━━━ Study material
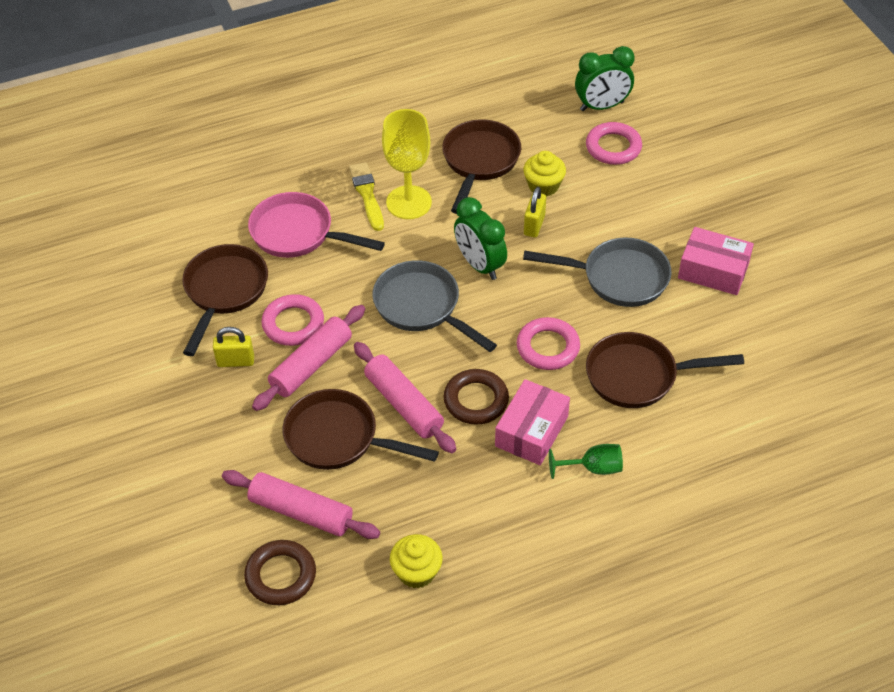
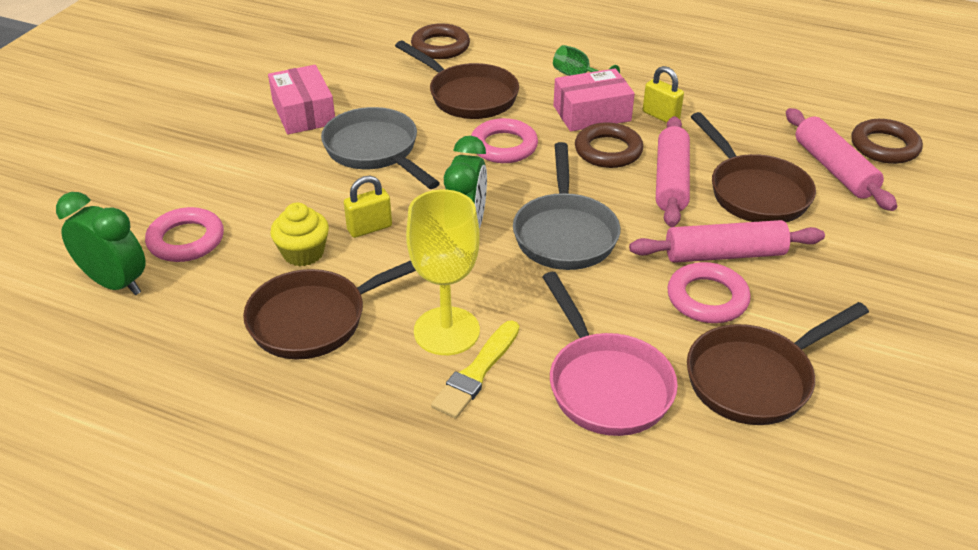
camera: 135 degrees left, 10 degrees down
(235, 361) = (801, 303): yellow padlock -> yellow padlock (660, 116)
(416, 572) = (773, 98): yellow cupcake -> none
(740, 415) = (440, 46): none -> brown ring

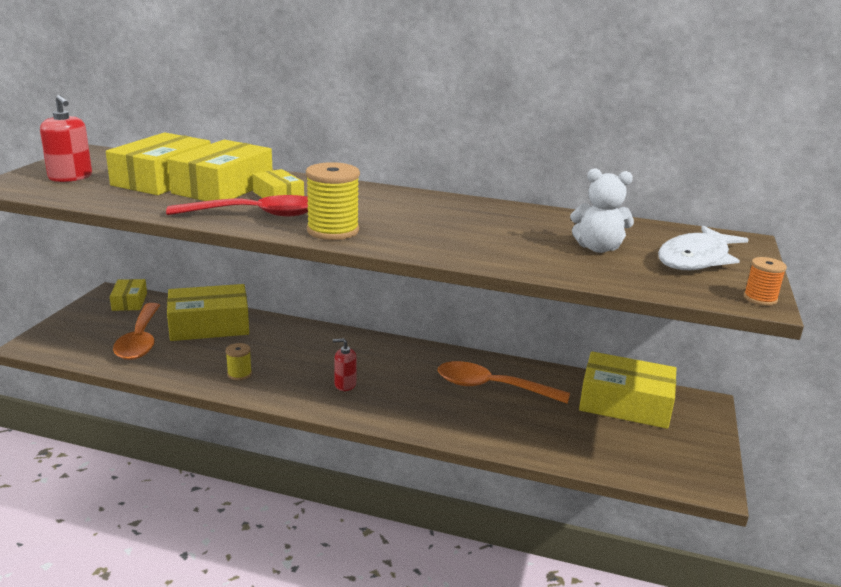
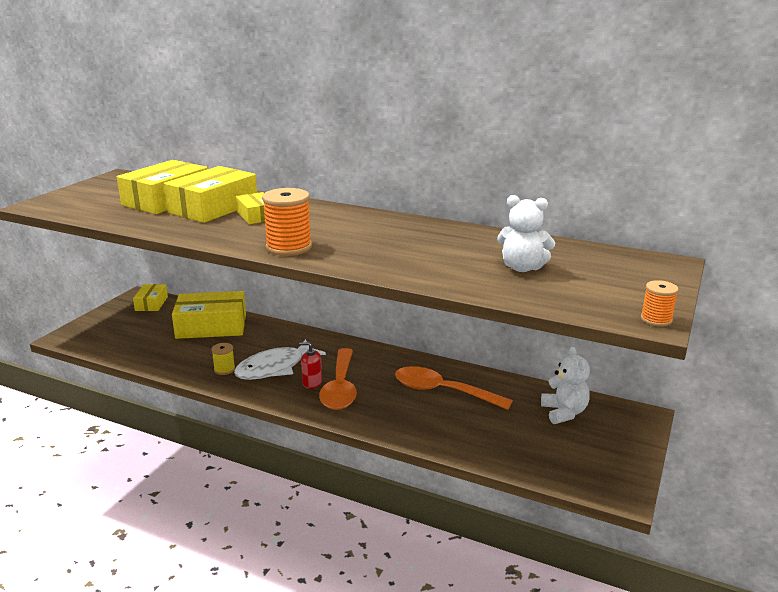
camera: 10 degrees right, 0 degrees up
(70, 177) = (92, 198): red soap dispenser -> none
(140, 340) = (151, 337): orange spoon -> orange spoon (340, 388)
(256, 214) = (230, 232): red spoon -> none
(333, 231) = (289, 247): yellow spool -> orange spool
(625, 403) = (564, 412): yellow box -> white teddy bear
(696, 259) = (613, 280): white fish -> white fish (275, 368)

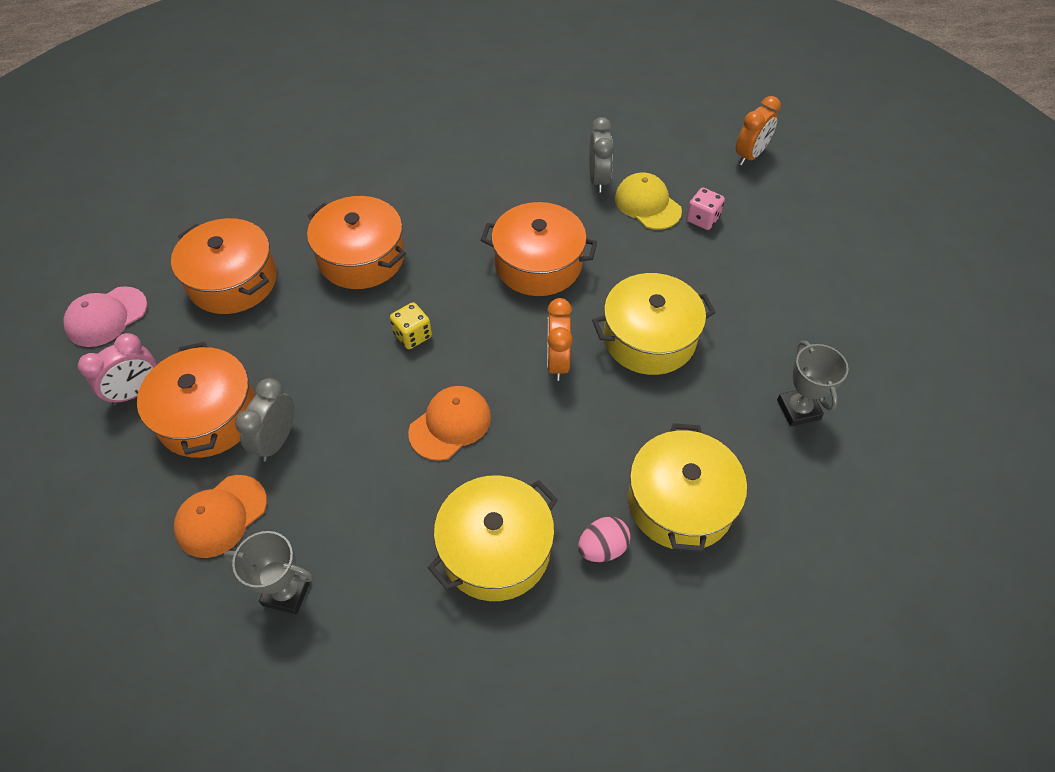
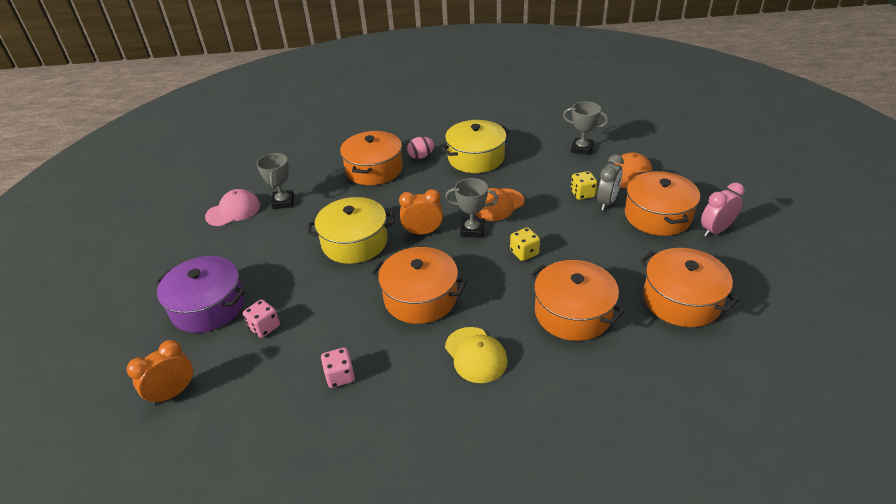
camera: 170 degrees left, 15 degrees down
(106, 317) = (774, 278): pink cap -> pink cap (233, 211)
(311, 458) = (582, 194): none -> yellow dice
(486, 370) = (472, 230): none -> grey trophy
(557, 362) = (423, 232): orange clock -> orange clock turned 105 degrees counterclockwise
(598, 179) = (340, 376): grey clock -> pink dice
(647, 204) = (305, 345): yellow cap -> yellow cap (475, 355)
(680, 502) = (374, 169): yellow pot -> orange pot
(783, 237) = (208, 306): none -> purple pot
━━━━━━
Instructions to follow — Print the entire listing precisely as written, omitting the images it holds.

Written response —
camera: 135 degrees left, 10 degrees down
(235, 361) = (801, 303): yellow padlock -> yellow padlock (660, 116)
(416, 572) = (773, 98): yellow cupcake -> none
(740, 415) = (440, 46): none -> brown ring

camera: 10 degrees right, 0 degrees up
(70, 177) = (92, 198): red soap dispenser -> none
(140, 340) = (151, 337): orange spoon -> orange spoon (340, 388)
(256, 214) = (230, 232): red spoon -> none
(333, 231) = (289, 247): yellow spool -> orange spool
(625, 403) = (564, 412): yellow box -> white teddy bear
(696, 259) = (613, 280): white fish -> white fish (275, 368)

camera: 170 degrees left, 15 degrees down
(106, 317) = (774, 278): pink cap -> pink cap (233, 211)
(311, 458) = (582, 194): none -> yellow dice
(486, 370) = (472, 230): none -> grey trophy
(557, 362) = (423, 232): orange clock -> orange clock turned 105 degrees counterclockwise
(598, 179) = (340, 376): grey clock -> pink dice
(647, 204) = (305, 345): yellow cap -> yellow cap (475, 355)
(680, 502) = (374, 169): yellow pot -> orange pot
(783, 237) = (208, 306): none -> purple pot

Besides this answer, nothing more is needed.